* [Task goal]
Reproduce exactly the lines from the start of the records through the line containing "The second view gained the white_cheese_wedge", both included. Leave the pictures out.

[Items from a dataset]
□ □ □

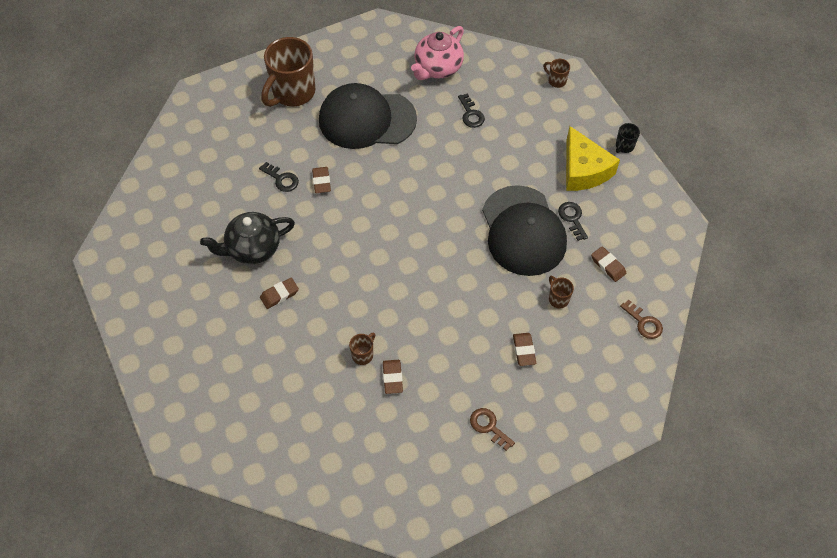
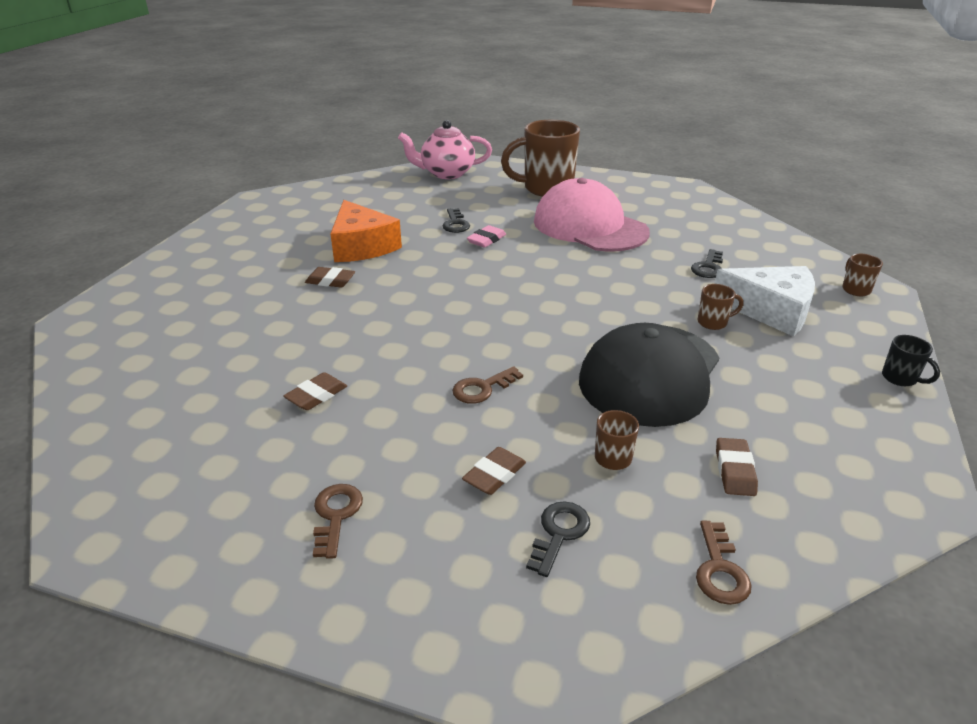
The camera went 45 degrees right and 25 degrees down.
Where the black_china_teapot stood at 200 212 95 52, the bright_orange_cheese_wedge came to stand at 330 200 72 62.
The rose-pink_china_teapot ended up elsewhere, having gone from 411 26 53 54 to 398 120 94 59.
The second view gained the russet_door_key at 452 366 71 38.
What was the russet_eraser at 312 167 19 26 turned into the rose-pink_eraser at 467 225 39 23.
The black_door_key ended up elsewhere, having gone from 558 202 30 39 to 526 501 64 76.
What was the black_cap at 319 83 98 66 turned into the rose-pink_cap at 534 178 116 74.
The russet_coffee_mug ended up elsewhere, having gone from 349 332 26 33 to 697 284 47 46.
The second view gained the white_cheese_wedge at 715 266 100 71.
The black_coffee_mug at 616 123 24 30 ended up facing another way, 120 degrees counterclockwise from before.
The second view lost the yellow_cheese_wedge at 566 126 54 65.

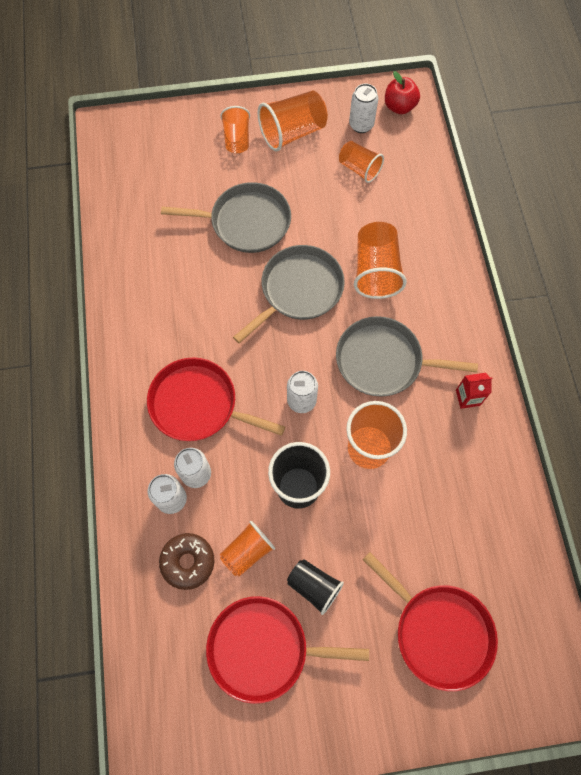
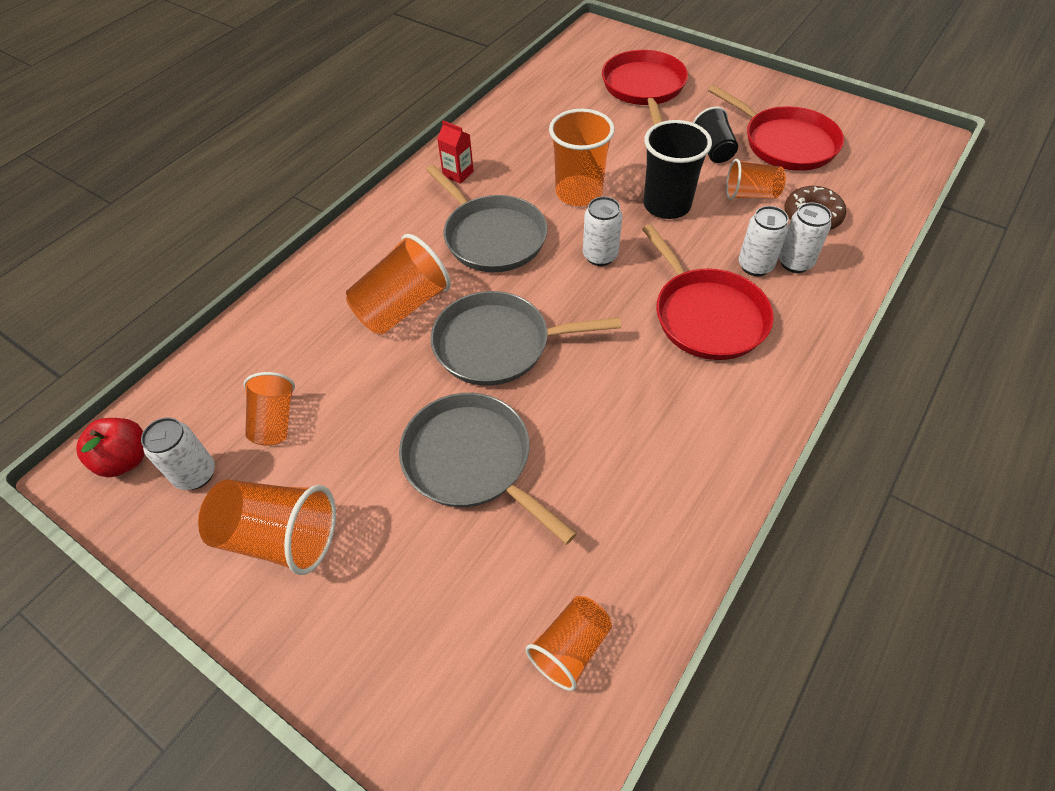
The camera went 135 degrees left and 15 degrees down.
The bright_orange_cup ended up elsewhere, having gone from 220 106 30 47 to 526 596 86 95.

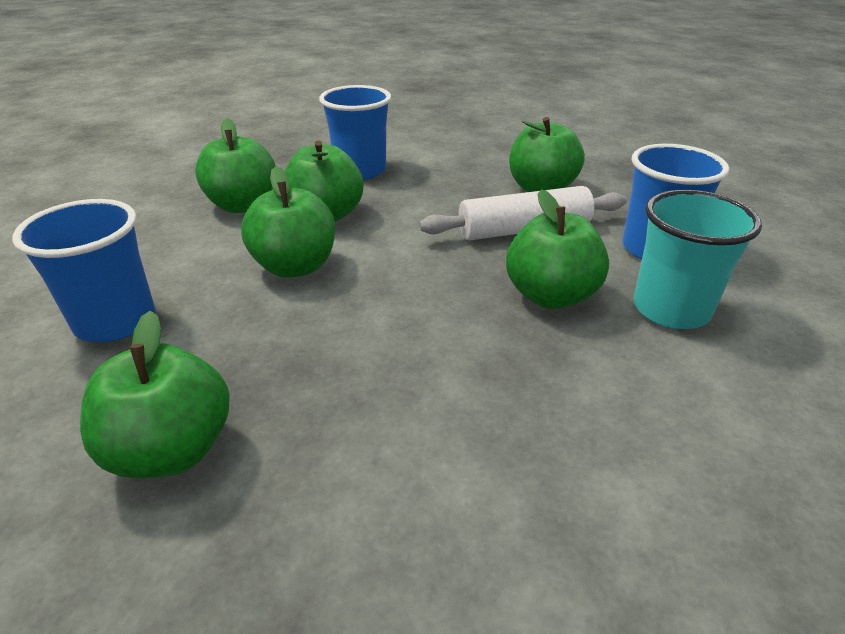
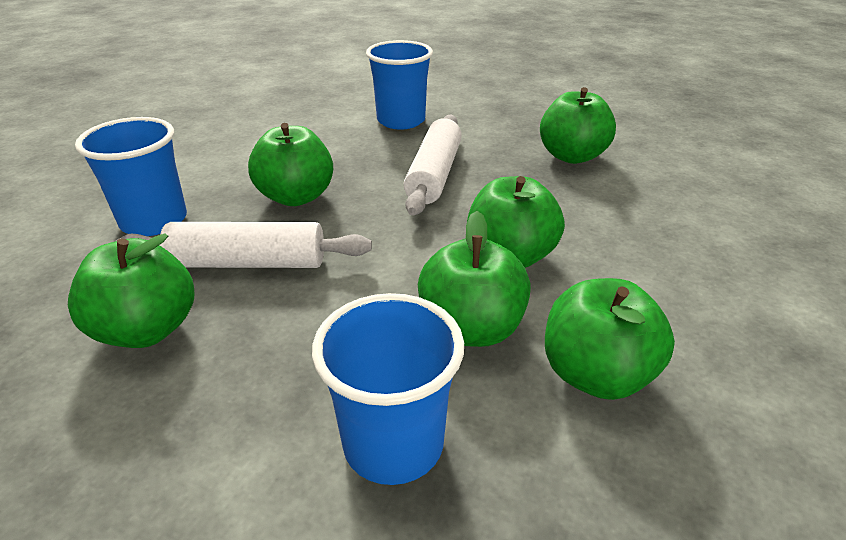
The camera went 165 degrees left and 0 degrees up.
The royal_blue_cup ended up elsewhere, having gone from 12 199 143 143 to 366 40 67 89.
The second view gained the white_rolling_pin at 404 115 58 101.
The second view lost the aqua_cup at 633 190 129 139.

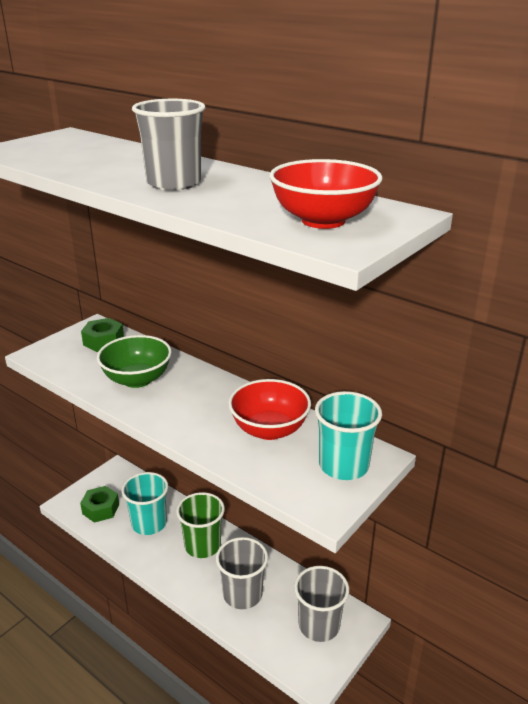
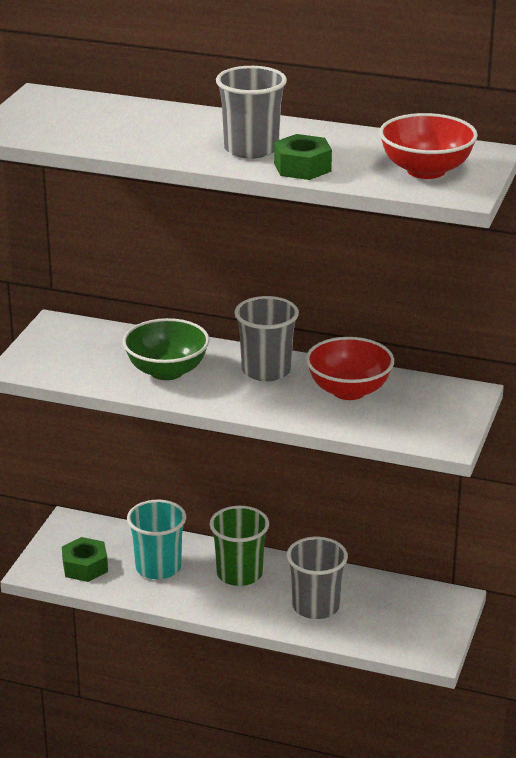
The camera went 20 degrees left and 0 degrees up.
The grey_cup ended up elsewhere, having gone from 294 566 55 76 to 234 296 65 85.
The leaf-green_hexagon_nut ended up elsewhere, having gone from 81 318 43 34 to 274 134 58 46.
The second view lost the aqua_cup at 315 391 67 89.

□ □ □

* [Solution]
The camera went 45 degrees right and 25 degrees down.
Where the black_china_teapot stood at 200 212 95 52, the bright_orange_cheese_wedge came to stand at 330 200 72 62.
The rose-pink_china_teapot ended up elsewhere, having gone from 411 26 53 54 to 398 120 94 59.
The second view gained the russet_door_key at 452 366 71 38.
What was the russet_eraser at 312 167 19 26 turned into the rose-pink_eraser at 467 225 39 23.
The black_door_key ended up elsewhere, having gone from 558 202 30 39 to 526 501 64 76.
What was the black_cap at 319 83 98 66 turned into the rose-pink_cap at 534 178 116 74.
The russet_coffee_mug ended up elsewhere, having gone from 349 332 26 33 to 697 284 47 46.
The second view gained the white_cheese_wedge at 715 266 100 71.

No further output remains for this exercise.